======== DATA BELOW

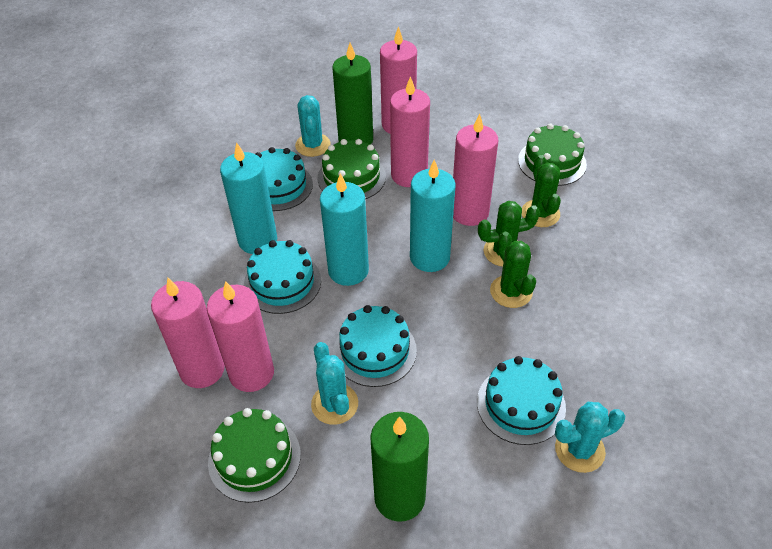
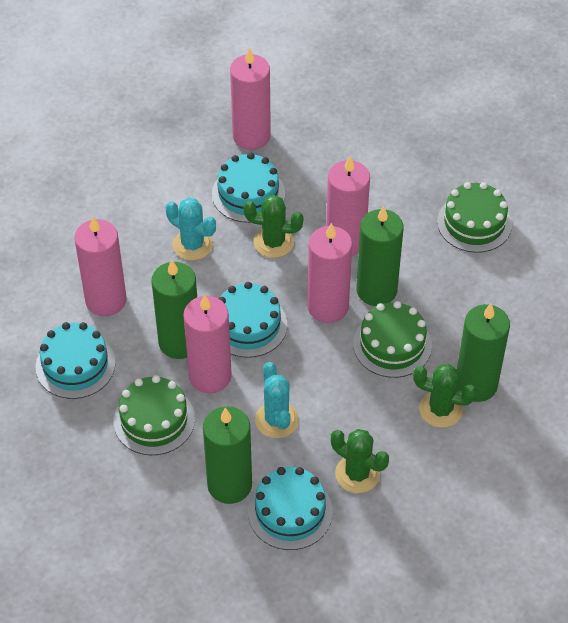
green candle: 2 -> 4
turquoise cactus: 3 -> 2
turquoise candle: 3 -> 0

================

GOAL OF THE EXERCISE » What belongs in the answer is each line from the listing above that contains "candle".

SOLVED EXERCISE »
green candle: 2 -> 4
turquoise candle: 3 -> 0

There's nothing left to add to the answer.